_Task brief_. Please output exactly the part of the records below that opens with the line containing "FAN pin VCC: VIN -> 3V3" and closes with the line containing "RFID3 pin RST: GP17 -> GP21", both lines included, and nothing else.

_Data supplied_.
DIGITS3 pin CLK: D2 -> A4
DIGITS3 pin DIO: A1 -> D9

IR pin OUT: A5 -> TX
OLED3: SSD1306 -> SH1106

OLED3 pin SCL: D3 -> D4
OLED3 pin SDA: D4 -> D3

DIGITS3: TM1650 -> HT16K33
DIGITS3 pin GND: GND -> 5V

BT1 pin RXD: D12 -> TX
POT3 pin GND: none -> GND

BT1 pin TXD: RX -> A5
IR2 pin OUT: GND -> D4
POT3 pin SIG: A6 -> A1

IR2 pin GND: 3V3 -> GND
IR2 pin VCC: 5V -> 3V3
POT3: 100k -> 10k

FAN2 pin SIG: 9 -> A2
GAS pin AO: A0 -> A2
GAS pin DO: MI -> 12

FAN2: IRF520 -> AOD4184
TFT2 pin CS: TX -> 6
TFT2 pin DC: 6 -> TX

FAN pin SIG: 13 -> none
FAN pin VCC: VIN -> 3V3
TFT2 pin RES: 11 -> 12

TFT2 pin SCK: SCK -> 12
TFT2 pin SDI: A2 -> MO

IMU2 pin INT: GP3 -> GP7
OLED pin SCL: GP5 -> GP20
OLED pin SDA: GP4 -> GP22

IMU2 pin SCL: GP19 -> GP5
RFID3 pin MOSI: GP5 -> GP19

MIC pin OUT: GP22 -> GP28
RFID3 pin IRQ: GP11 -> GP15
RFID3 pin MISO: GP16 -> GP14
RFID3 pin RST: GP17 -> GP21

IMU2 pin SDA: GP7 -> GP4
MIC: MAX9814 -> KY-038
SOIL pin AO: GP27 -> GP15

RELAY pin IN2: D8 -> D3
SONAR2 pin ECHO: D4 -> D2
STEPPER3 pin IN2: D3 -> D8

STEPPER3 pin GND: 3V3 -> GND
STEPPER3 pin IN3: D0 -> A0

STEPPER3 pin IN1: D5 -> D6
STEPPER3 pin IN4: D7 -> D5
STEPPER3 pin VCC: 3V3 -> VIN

_Result for this exercise_.
FAN pin VCC: VIN -> 3V3
TFT2 pin RES: 11 -> 12

TFT2 pin SCK: SCK -> 12
TFT2 pin SDI: A2 -> MO

IMU2 pin INT: GP3 -> GP7
OLED pin SCL: GP5 -> GP20
OLED pin SDA: GP4 -> GP22

IMU2 pin SCL: GP19 -> GP5
RFID3 pin MOSI: GP5 -> GP19

MIC pin OUT: GP22 -> GP28
RFID3 pin IRQ: GP11 -> GP15
RFID3 pin MISO: GP16 -> GP14
RFID3 pin RST: GP17 -> GP21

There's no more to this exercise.